Task directions |
Lines of the material that include the string "moved" should be returned.

────────────────

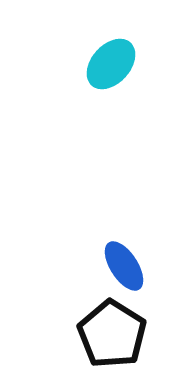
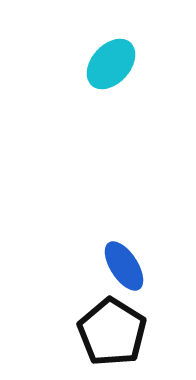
black pentagon: moved 2 px up
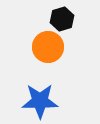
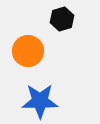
orange circle: moved 20 px left, 4 px down
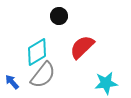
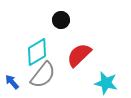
black circle: moved 2 px right, 4 px down
red semicircle: moved 3 px left, 8 px down
cyan star: rotated 20 degrees clockwise
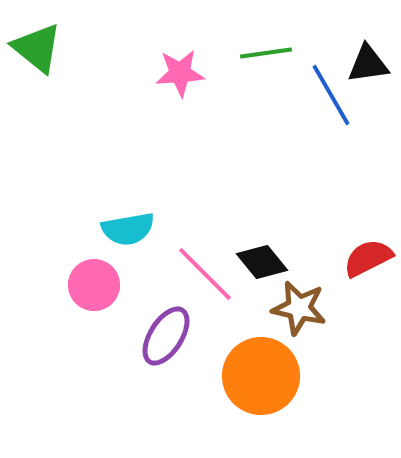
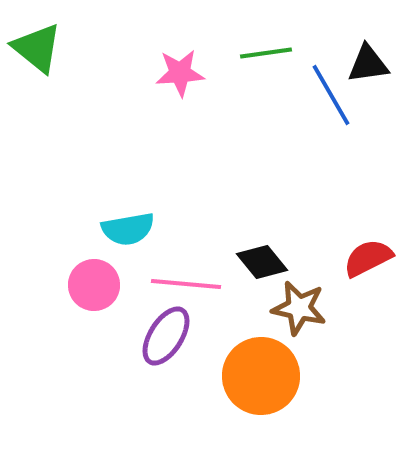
pink line: moved 19 px left, 10 px down; rotated 40 degrees counterclockwise
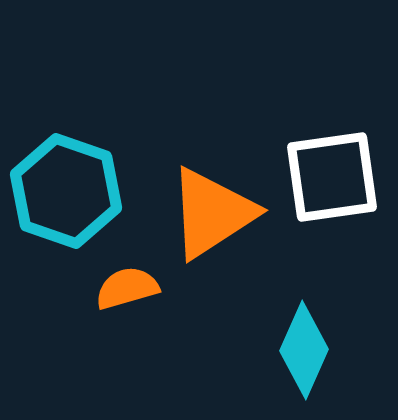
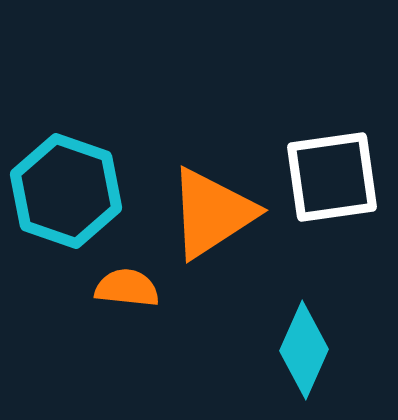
orange semicircle: rotated 22 degrees clockwise
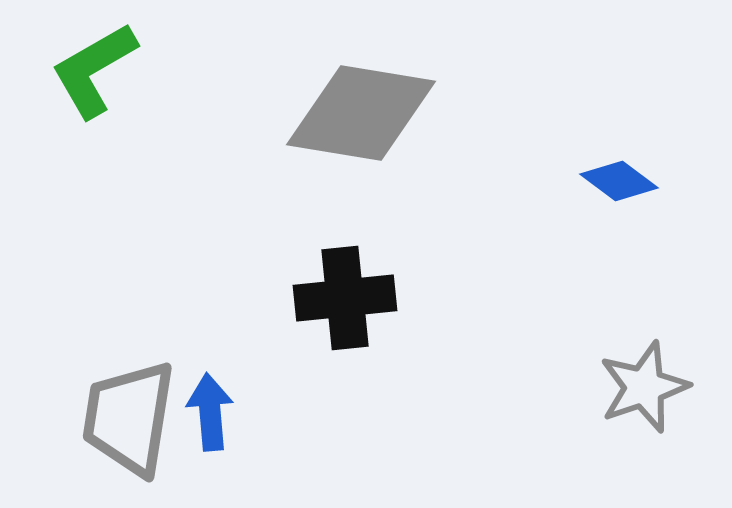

────────────────

Answer space |
black pentagon: moved 2 px up
orange circle: moved 20 px left, 4 px down
black circle: moved 2 px right, 4 px down
red semicircle: moved 3 px left, 8 px down
pink line: moved 19 px left, 10 px down; rotated 40 degrees counterclockwise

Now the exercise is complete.